What you should do: What lines below contain the string "plate"? List them all.

-------------------------

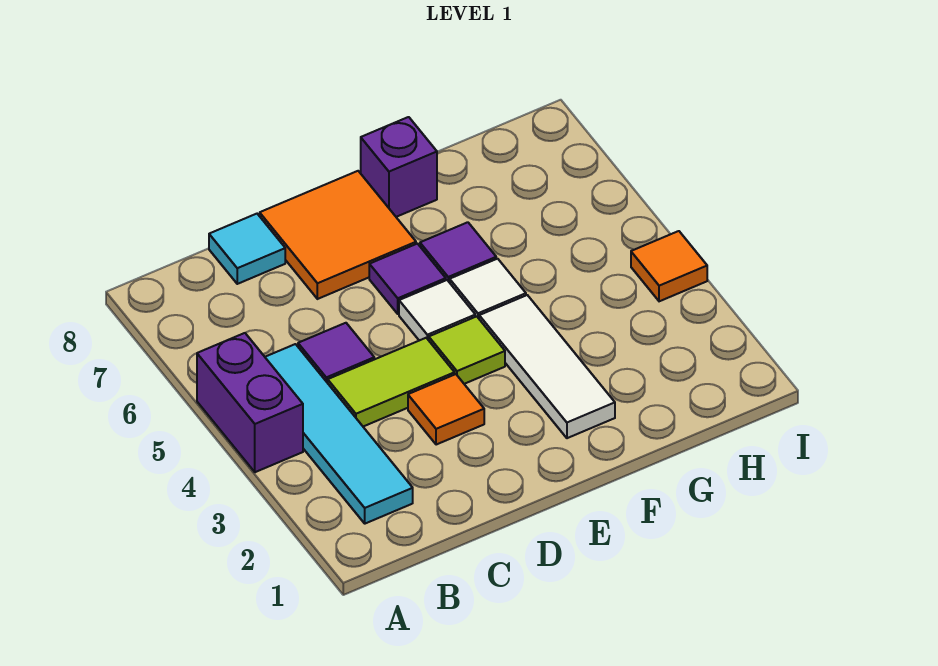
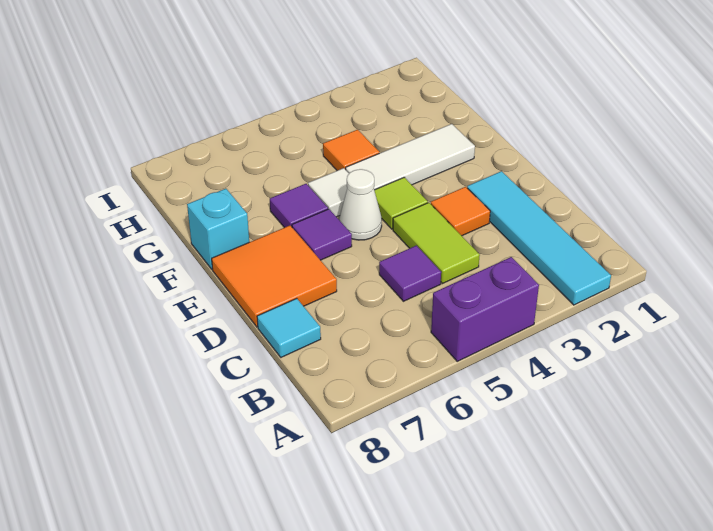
cyan tile B2:B5 level 1 -> cyan tile A2:D2 level 1
white tile E5 level 1 -> white cone E5 level 1
purple brick F8 level 1 -> cyan brick F8 level 1
orange tile I4 level 1 -> orange tile G4 level 1

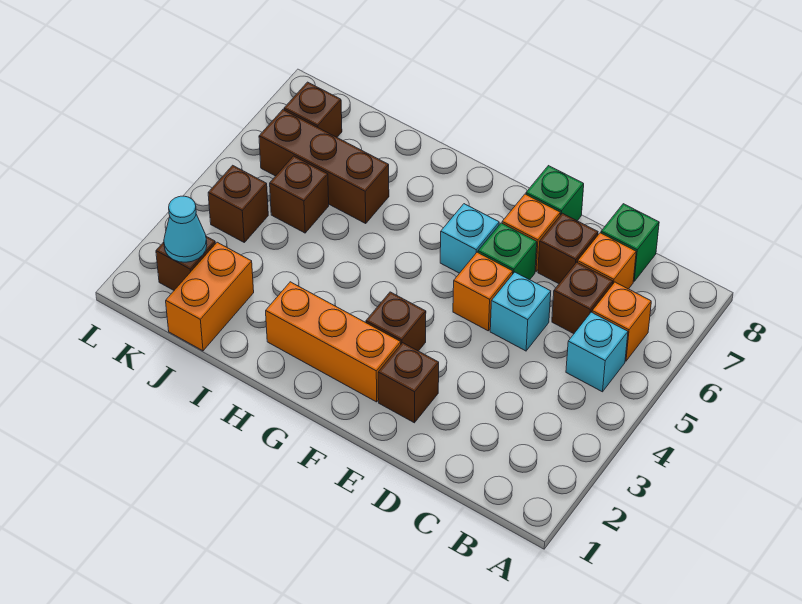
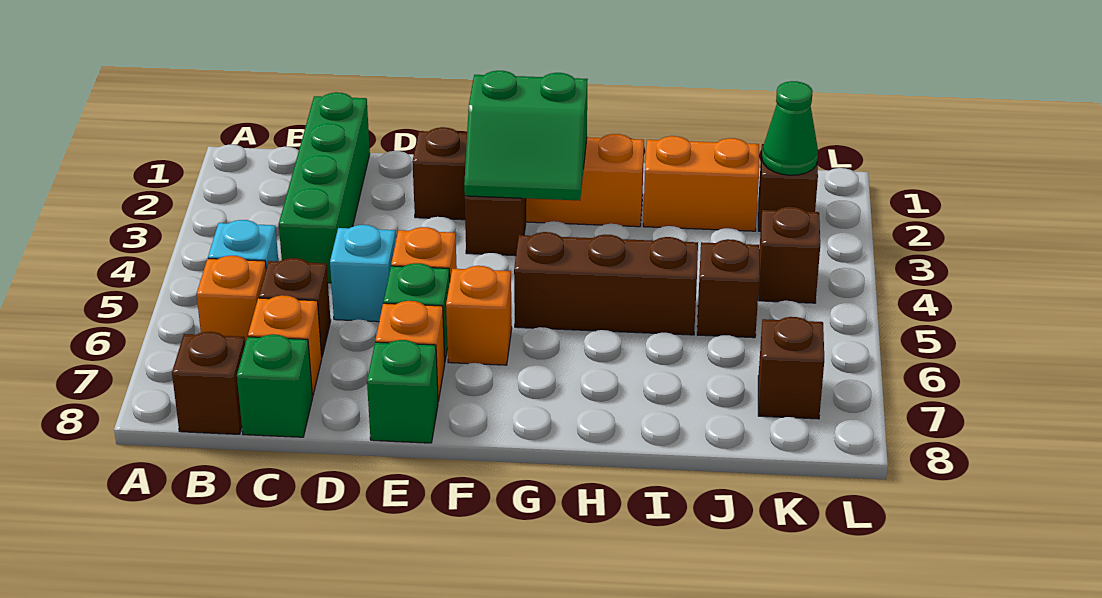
none -> green brick C1:C4 level 1
brown brick D7 level 1 -> brown brick B8 level 1
none -> green slope F2:G3 level 2 top 2
cyan brick F6 level 1 -> orange brick F6 level 1
brown brick I6:K6 level 1 -> brown brick G5:I5 level 1
orange brick J1:J2 level 1 -> orange brick I2:J2 level 1
cyan cone K2 level 2 -> green cone K2 level 2

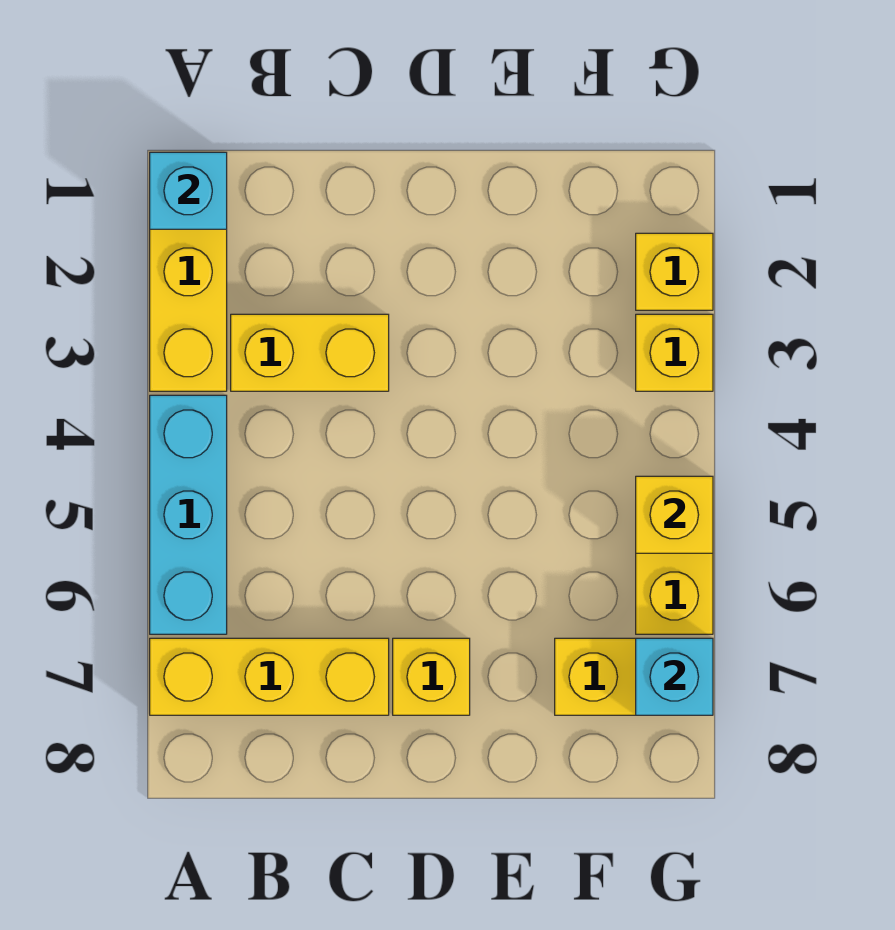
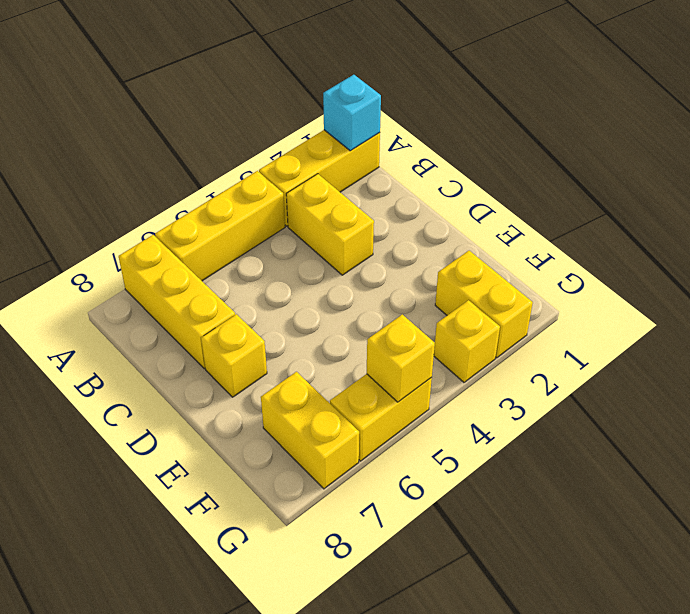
cyan brick A4:A6 level 1 -> yellow brick A4:A6 level 1
yellow brick G2 level 1 -> yellow brick F2:G2 level 1
cyan brick G7 level 2 -> none

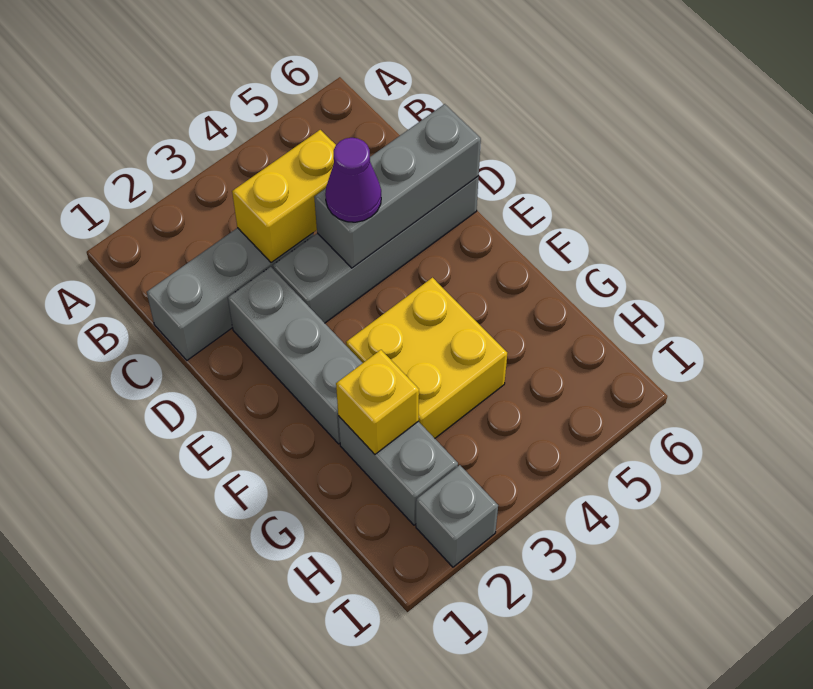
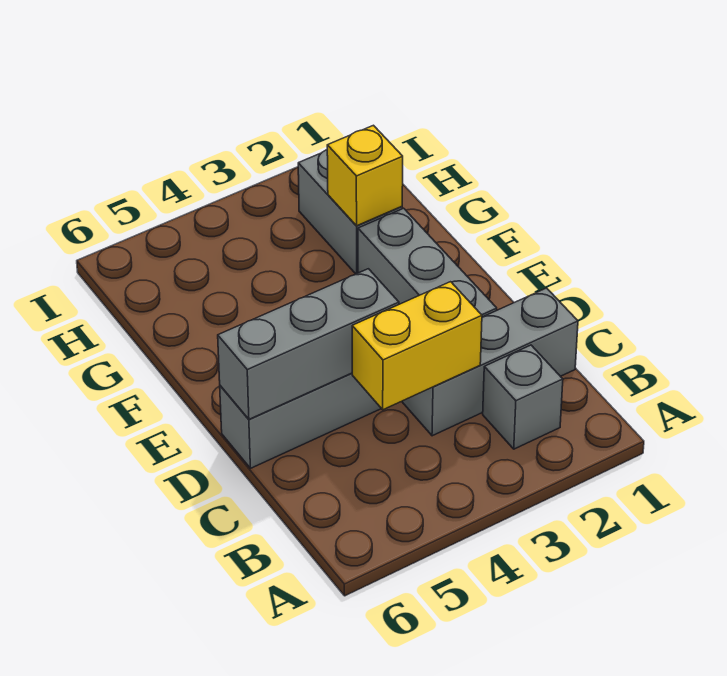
purple cone D4 level 3 -> none
yellow brick F3:G4 level 1 -> none
grey brick I2 level 1 -> grey brick B2 level 1

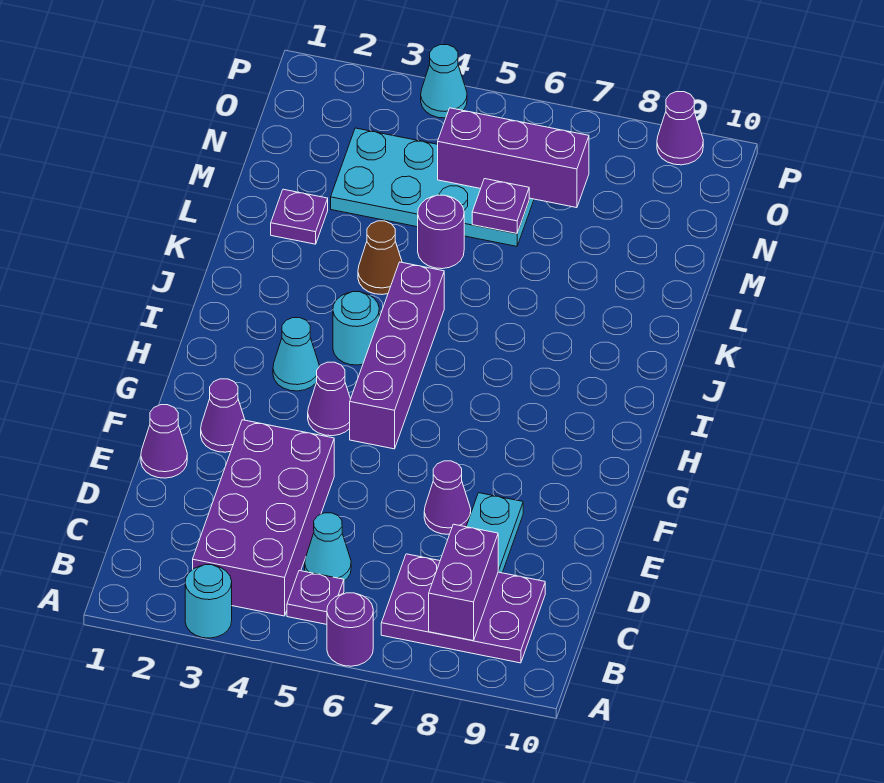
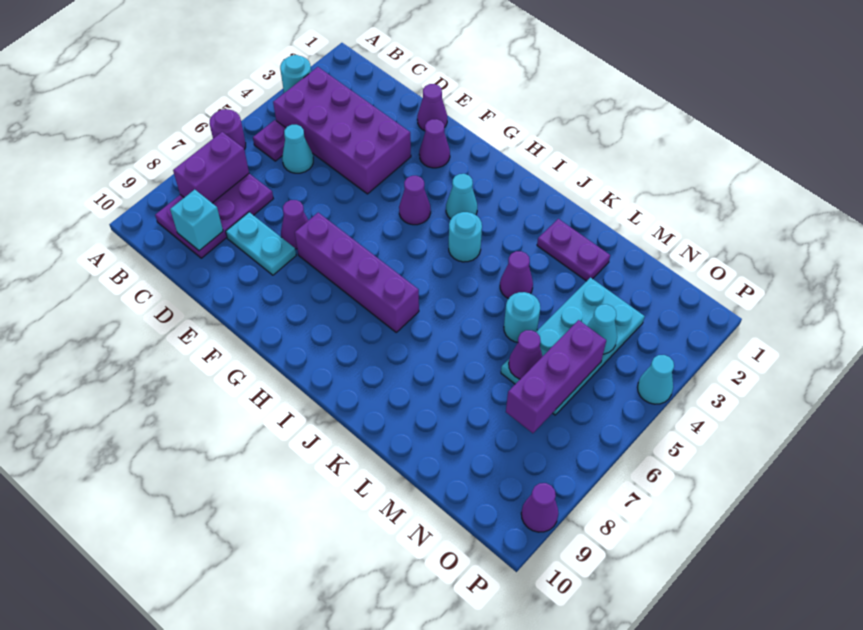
purple brick B8:C8 level 2 -> purple brick B7:B8 level 2
none -> cyan brick C9 level 2
purple brick G5:J5 level 1 -> purple brick F7:I7 level 1
brown cone K4 level 1 -> purple cone K4 level 1
purple plate L2 level 1 -> purple plate K2:L2 level 1
purple round brick L5 level 1 -> cyan round brick L5 level 1
purple plate M6 level 2 -> purple cone M6 level 2
none -> cyan cone N4 level 2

-------------------------

Answer section:
purple plate L2 level 1 -> purple plate K2:L2 level 1
purple plate M6 level 2 -> purple cone M6 level 2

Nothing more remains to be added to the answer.